[TO DO]: Below are some records. Print all of them exactly as they appear.

[EXERCISE DATA]:
:::
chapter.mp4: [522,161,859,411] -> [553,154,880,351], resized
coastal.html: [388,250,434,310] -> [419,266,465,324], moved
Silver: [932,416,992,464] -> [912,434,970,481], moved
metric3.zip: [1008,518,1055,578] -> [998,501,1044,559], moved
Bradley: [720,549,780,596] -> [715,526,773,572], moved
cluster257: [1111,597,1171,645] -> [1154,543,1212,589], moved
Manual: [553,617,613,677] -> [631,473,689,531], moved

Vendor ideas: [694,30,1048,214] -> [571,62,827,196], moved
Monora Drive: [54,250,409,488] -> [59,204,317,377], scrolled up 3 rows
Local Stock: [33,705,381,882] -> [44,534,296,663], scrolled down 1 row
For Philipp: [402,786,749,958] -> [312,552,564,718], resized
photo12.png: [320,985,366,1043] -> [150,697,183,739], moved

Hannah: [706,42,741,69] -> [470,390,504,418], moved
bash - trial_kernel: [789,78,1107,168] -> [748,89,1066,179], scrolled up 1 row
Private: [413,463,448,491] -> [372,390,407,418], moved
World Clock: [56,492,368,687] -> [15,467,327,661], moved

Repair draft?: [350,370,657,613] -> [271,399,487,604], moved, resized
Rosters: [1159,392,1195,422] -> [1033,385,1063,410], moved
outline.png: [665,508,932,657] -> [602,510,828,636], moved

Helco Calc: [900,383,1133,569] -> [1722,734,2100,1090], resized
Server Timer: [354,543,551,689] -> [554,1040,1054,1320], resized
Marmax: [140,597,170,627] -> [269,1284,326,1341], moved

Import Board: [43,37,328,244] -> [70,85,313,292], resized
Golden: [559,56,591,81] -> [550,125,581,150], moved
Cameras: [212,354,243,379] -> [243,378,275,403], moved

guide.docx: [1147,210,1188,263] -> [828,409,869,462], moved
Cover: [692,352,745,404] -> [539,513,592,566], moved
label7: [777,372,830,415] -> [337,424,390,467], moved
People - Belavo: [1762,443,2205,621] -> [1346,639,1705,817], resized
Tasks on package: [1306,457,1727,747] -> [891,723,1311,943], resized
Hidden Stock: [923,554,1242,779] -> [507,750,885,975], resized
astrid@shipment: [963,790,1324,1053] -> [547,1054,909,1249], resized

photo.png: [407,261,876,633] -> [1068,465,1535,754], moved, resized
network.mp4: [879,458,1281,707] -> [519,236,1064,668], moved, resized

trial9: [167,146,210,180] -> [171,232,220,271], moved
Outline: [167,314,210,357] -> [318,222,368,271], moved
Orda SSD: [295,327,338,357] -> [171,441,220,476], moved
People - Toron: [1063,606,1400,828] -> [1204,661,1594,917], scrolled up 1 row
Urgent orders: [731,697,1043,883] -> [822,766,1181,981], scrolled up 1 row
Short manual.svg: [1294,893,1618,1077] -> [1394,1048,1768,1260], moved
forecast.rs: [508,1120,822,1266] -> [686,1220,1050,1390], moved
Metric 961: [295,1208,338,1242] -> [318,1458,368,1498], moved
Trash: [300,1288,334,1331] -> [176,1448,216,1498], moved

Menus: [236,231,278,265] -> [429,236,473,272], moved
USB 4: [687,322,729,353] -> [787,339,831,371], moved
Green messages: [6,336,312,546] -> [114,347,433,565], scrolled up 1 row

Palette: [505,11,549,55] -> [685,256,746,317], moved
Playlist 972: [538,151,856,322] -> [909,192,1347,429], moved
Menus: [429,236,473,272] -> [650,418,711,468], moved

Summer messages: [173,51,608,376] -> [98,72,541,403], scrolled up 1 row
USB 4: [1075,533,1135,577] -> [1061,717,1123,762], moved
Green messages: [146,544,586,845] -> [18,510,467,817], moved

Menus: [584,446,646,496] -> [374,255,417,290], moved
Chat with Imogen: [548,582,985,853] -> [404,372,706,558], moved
:::
[ANSWER TO THE EXERCISE]:
chapter.mp4: [522,161,859,411] -> [553,154,880,351], resized
coastal.html: [388,250,434,310] -> [419,266,465,324], moved
Silver: [932,416,992,464] -> [912,434,970,481], moved
metric3.zip: [1008,518,1055,578] -> [998,501,1044,559], moved
Bradley: [720,549,780,596] -> [715,526,773,572], moved
cluster257: [1111,597,1171,645] -> [1154,543,1212,589], moved
Manual: [553,617,613,677] -> [631,473,689,531], moved

Vendor ideas: [694,30,1048,214] -> [571,62,827,196], moved
Monora Drive: [54,250,409,488] -> [59,204,317,377], scrolled up 3 rows
Local Stock: [33,705,381,882] -> [44,534,296,663], scrolled down 1 row
For Philipp: [402,786,749,958] -> [312,552,564,718], resized
photo12.png: [320,985,366,1043] -> [150,697,183,739], moved

Hannah: [706,42,741,69] -> [470,390,504,418], moved
bash - trial_kernel: [789,78,1107,168] -> [748,89,1066,179], scrolled up 1 row
Private: [413,463,448,491] -> [372,390,407,418], moved
World Clock: [56,492,368,687] -> [15,467,327,661], moved

Repair draft?: [350,370,657,613] -> [271,399,487,604], moved, resized
Rosters: [1159,392,1195,422] -> [1033,385,1063,410], moved
outline.png: [665,508,932,657] -> [602,510,828,636], moved

Helco Calc: [900,383,1133,569] -> [1722,734,2100,1090], resized
Server Timer: [354,543,551,689] -> [554,1040,1054,1320], resized
Marmax: [140,597,170,627] -> [269,1284,326,1341], moved

Import Board: [43,37,328,244] -> [70,85,313,292], resized
Golden: [559,56,591,81] -> [550,125,581,150], moved
Cameras: [212,354,243,379] -> [243,378,275,403], moved

guide.docx: [1147,210,1188,263] -> [828,409,869,462], moved
Cover: [692,352,745,404] -> [539,513,592,566], moved
label7: [777,372,830,415] -> [337,424,390,467], moved
People - Belavo: [1762,443,2205,621] -> [1346,639,1705,817], resized
Tasks on package: [1306,457,1727,747] -> [891,723,1311,943], resized
Hidden Stock: [923,554,1242,779] -> [507,750,885,975], resized
astrid@shipment: [963,790,1324,1053] -> [547,1054,909,1249], resized

photo.png: [407,261,876,633] -> [1068,465,1535,754], moved, resized
network.mp4: [879,458,1281,707] -> [519,236,1064,668], moved, resized

trial9: [167,146,210,180] -> [171,232,220,271], moved
Outline: [167,314,210,357] -> [318,222,368,271], moved
Orda SSD: [295,327,338,357] -> [171,441,220,476], moved
People - Toron: [1063,606,1400,828] -> [1204,661,1594,917], scrolled up 1 row
Urgent orders: [731,697,1043,883] -> [822,766,1181,981], scrolled up 1 row
Short manual.svg: [1294,893,1618,1077] -> [1394,1048,1768,1260], moved
forecast.rs: [508,1120,822,1266] -> [686,1220,1050,1390], moved
Metric 961: [295,1208,338,1242] -> [318,1458,368,1498], moved
Trash: [300,1288,334,1331] -> [176,1448,216,1498], moved

Menus: [236,231,278,265] -> [429,236,473,272], moved
USB 4: [687,322,729,353] -> [787,339,831,371], moved
Green messages: [6,336,312,546] -> [114,347,433,565], scrolled up 1 row

Palette: [505,11,549,55] -> [685,256,746,317], moved
Playlist 972: [538,151,856,322] -> [909,192,1347,429], moved
Menus: [429,236,473,272] -> [650,418,711,468], moved

Summer messages: [173,51,608,376] -> [98,72,541,403], scrolled up 1 row
USB 4: [1075,533,1135,577] -> [1061,717,1123,762], moved
Green messages: [146,544,586,845] -> [18,510,467,817], moved

Menus: [584,446,646,496] -> [374,255,417,290], moved
Chat with Imogen: [548,582,985,853] -> [404,372,706,558], moved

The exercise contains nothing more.